══ Working data
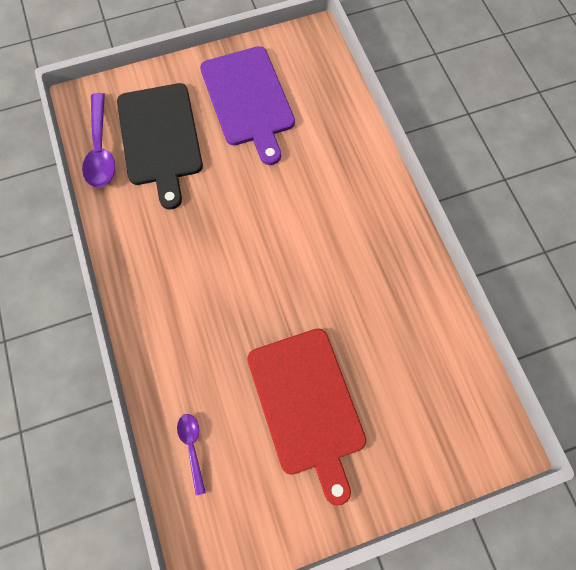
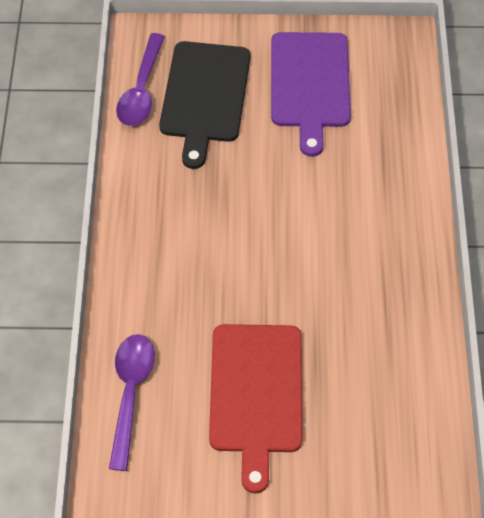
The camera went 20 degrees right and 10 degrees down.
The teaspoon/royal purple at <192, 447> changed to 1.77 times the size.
════
══ Working data
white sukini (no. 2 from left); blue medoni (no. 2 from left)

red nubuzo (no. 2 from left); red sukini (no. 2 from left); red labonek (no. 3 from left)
════
> _Aim of the exercise_
Repeat exactly the lines above from the one with "white sukini (no." up to and including the one with "red nubuzo (no.". No other line belongs in the reply.

> _Task answer_
white sukini (no. 2 from left); blue medoni (no. 2 from left)

red nubuzo (no. 2 from left); red sukini (no. 2 from left); red labonek (no. 3 from left)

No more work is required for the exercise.